Material provided START
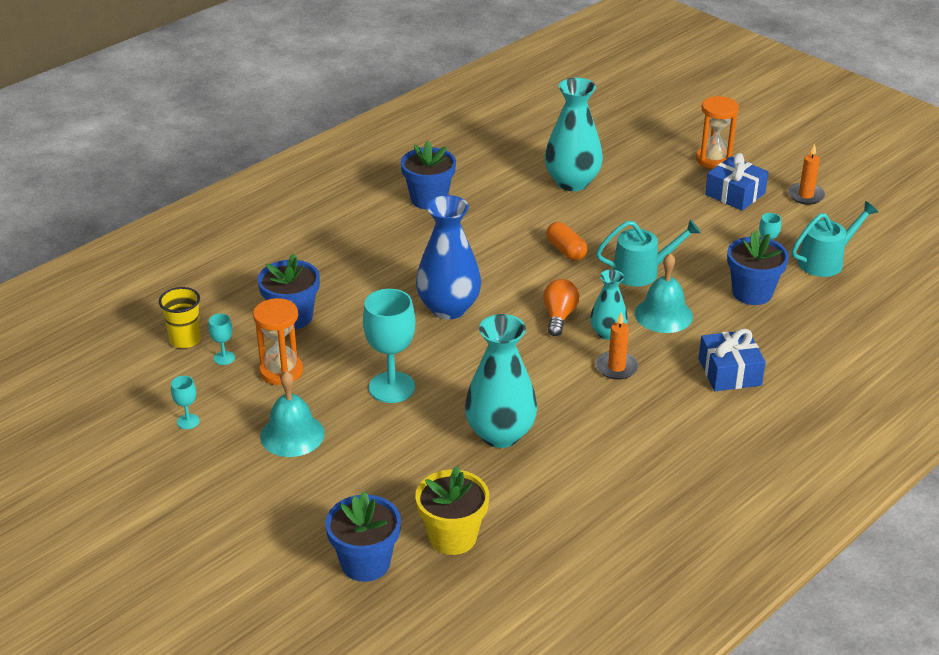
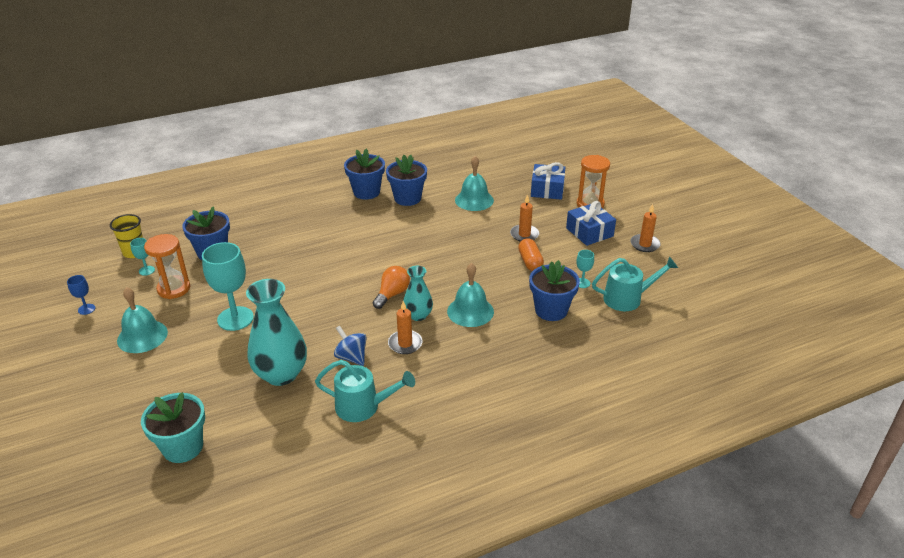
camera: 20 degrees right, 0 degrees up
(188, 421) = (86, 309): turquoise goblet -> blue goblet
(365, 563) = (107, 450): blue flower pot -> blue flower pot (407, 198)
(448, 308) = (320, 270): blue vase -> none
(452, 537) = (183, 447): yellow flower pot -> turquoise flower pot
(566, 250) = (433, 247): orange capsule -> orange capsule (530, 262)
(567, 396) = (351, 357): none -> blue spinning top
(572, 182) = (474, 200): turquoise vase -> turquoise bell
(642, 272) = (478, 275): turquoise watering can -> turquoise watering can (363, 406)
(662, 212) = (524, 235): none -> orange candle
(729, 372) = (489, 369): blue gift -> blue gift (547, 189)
Material provided END
Material provided START
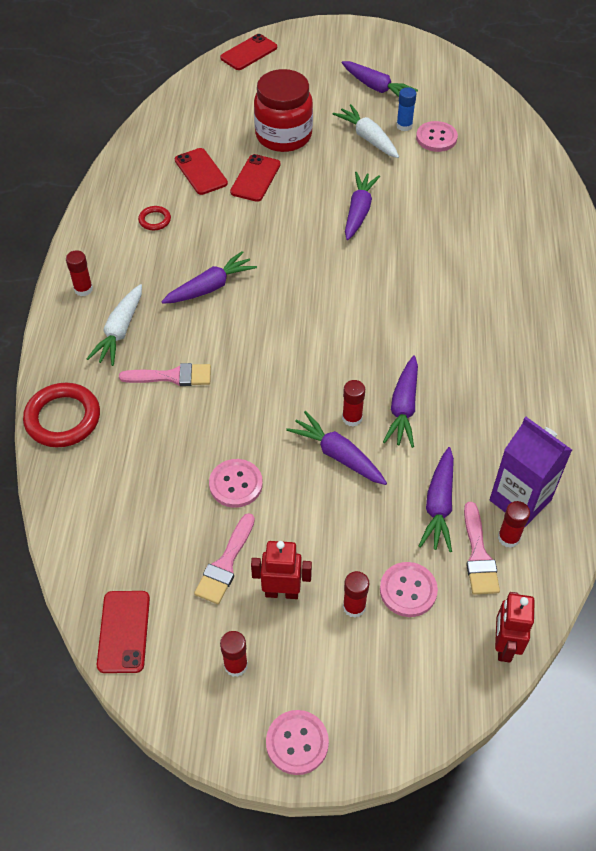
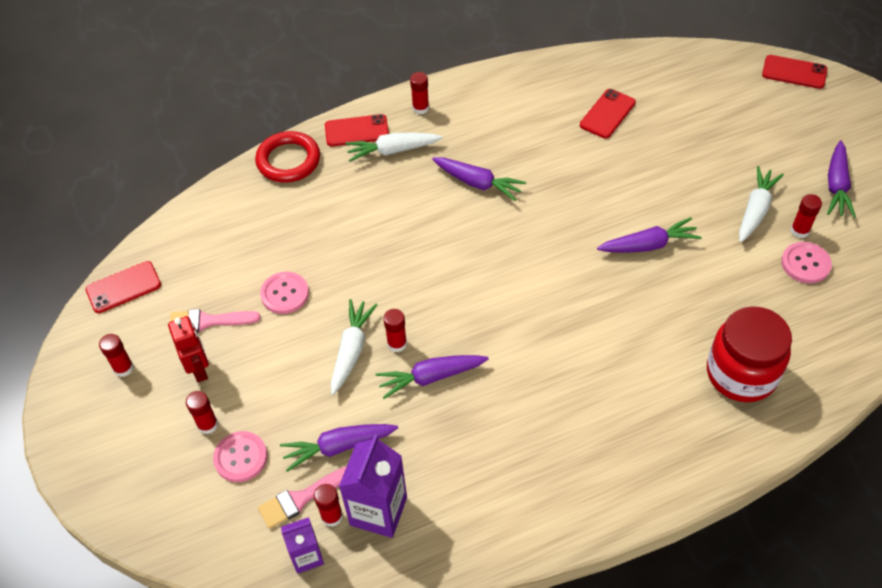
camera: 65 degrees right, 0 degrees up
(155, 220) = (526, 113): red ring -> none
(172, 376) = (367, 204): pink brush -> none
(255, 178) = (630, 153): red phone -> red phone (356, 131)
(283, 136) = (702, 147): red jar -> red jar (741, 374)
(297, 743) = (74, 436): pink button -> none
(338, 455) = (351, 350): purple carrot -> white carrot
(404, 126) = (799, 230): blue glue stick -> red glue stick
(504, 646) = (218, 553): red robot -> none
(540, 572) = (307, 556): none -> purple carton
Material provided END
## The problem
Look through the entries above and quote exactly the lines from the line with "camera: 20 degrees right, 0 degrees up" to the line with "(566, 250) = (433, 247): orange", counting both of those lines.

## Solution for this exercise
camera: 20 degrees right, 0 degrees up
(188, 421) = (86, 309): turquoise goblet -> blue goblet
(365, 563) = (107, 450): blue flower pot -> blue flower pot (407, 198)
(448, 308) = (320, 270): blue vase -> none
(452, 537) = (183, 447): yellow flower pot -> turquoise flower pot
(566, 250) = (433, 247): orange capsule -> orange capsule (530, 262)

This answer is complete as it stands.